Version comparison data
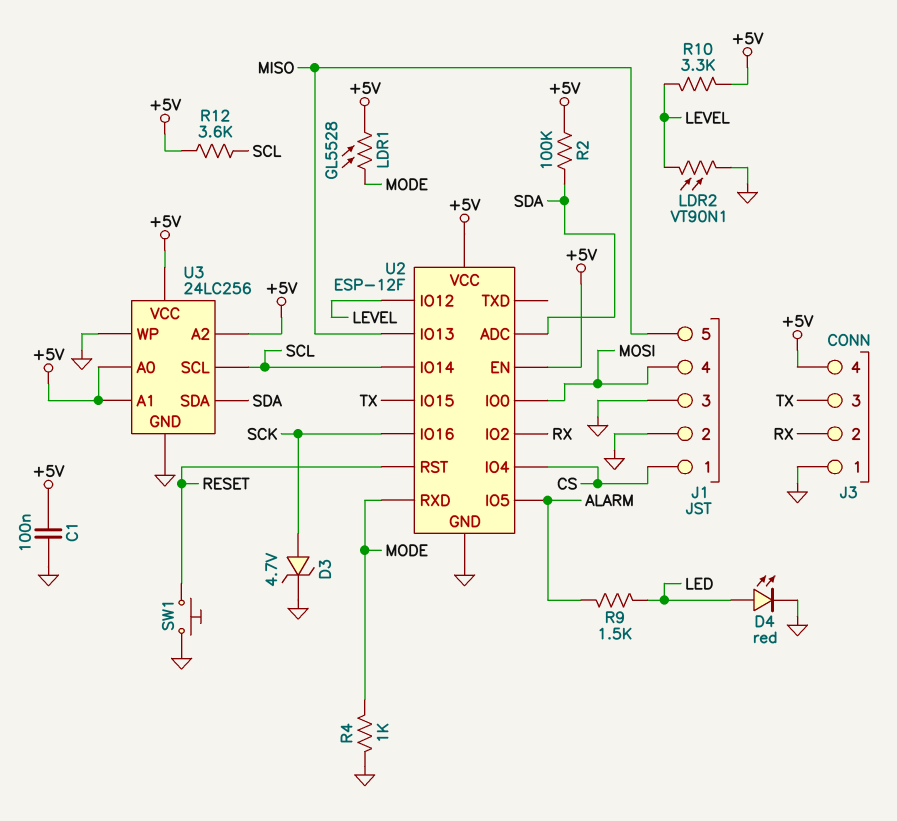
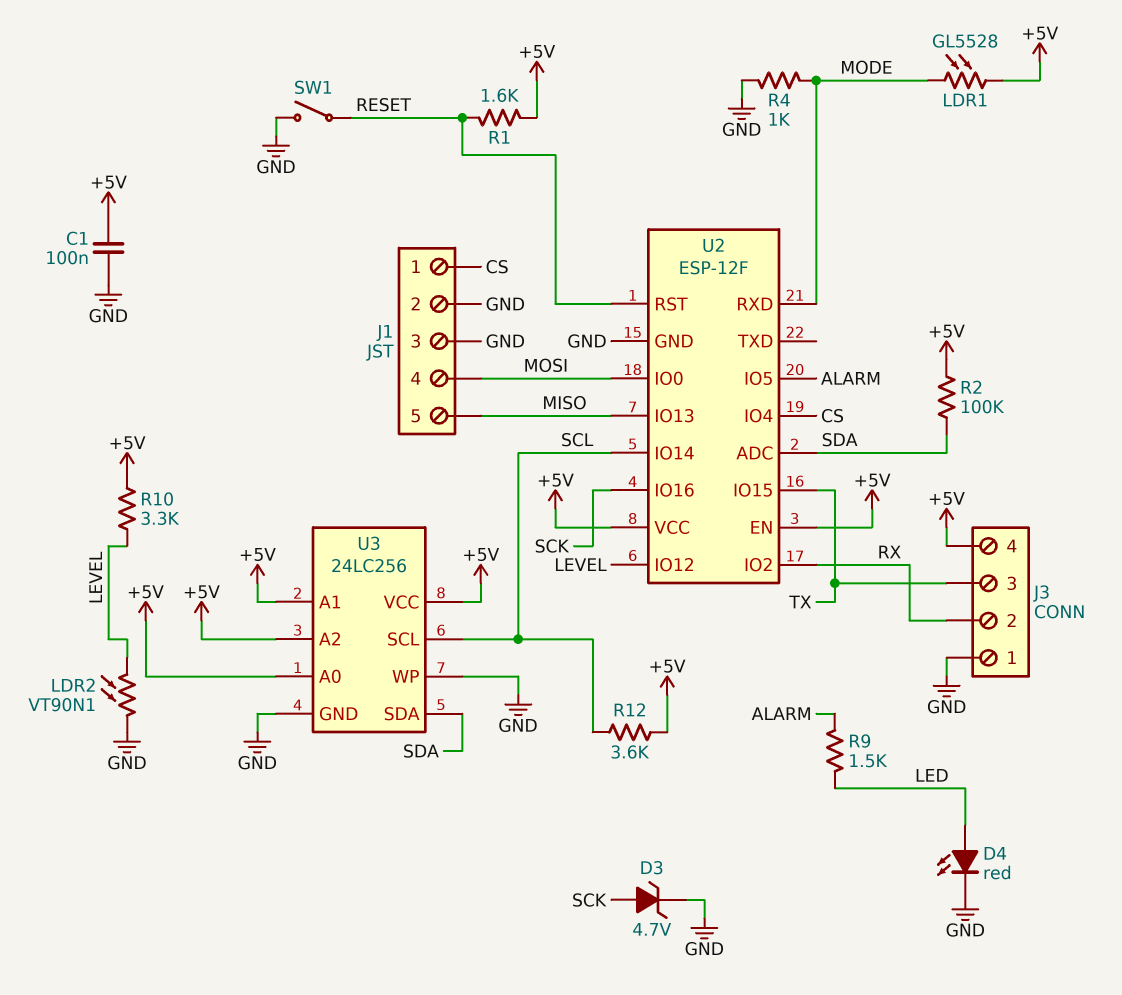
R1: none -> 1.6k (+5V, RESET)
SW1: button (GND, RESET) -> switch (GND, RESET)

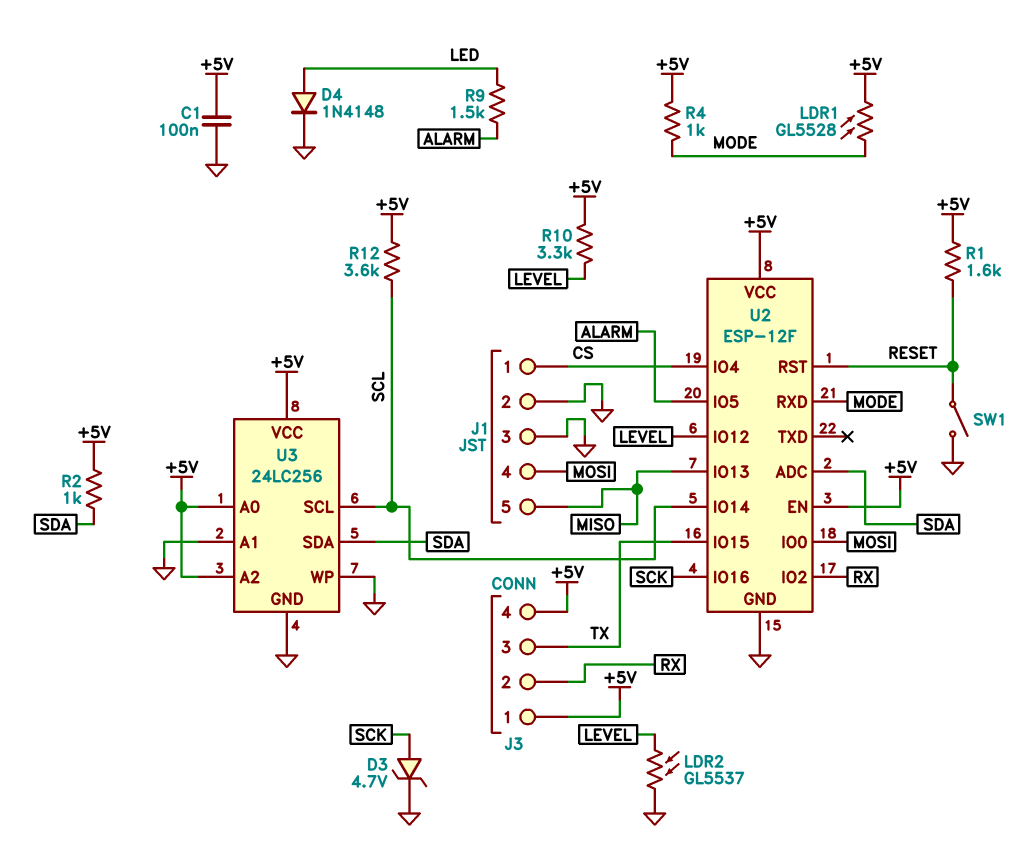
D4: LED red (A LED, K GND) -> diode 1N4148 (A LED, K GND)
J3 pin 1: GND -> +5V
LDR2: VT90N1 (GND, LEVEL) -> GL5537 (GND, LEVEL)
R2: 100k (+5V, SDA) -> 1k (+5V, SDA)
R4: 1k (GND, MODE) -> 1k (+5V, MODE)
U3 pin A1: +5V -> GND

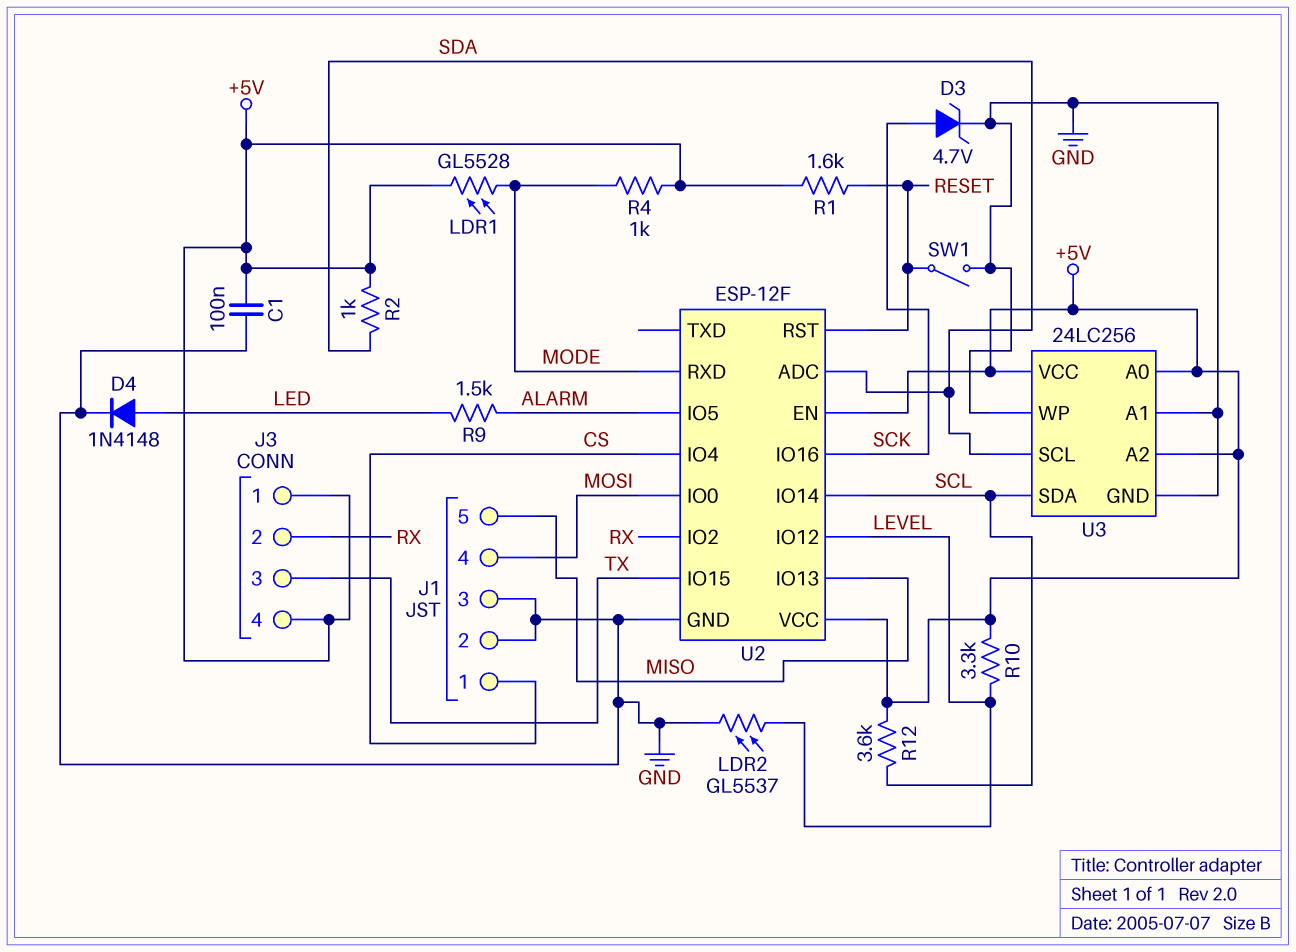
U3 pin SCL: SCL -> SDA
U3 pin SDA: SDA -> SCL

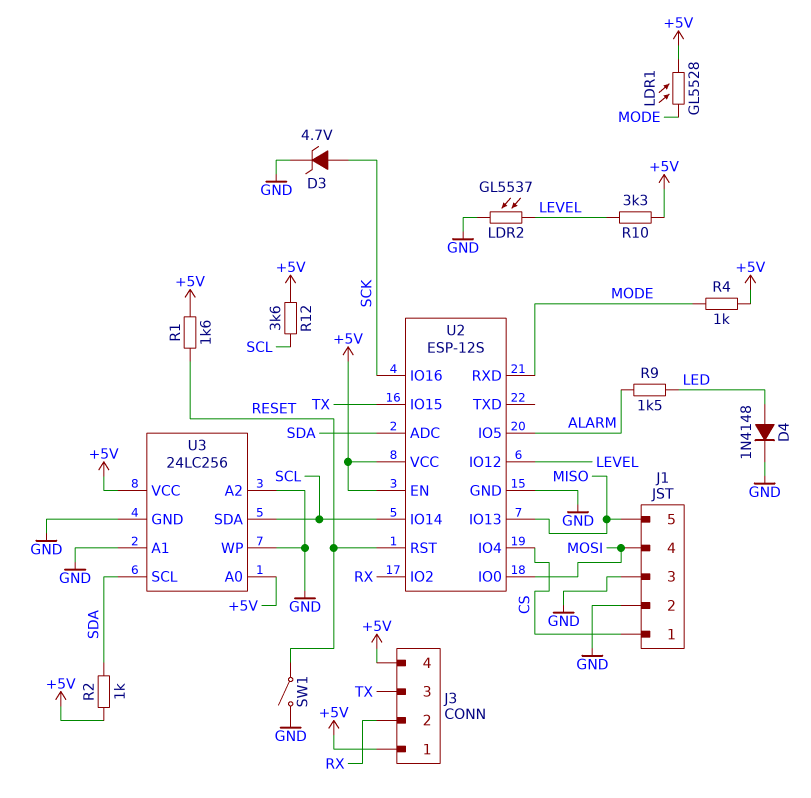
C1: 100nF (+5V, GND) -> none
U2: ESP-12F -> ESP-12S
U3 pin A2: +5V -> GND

WHAT IS REQUIRED:
Nothing but the text is wanted: repeat the data above exactly, without its images.

RESPONSE BOX:
R1: none -> 1.6k (+5V, RESET)
SW1: button (GND, RESET) -> switch (GND, RESET)

D4: LED red (A LED, K GND) -> diode 1N4148 (A LED, K GND)
J3 pin 1: GND -> +5V
LDR2: VT90N1 (GND, LEVEL) -> GL5537 (GND, LEVEL)
R2: 100k (+5V, SDA) -> 1k (+5V, SDA)
R4: 1k (GND, MODE) -> 1k (+5V, MODE)
U3 pin A1: +5V -> GND

U3 pin SCL: SCL -> SDA
U3 pin SDA: SDA -> SCL

C1: 100nF (+5V, GND) -> none
U2: ESP-12F -> ESP-12S
U3 pin A2: +5V -> GND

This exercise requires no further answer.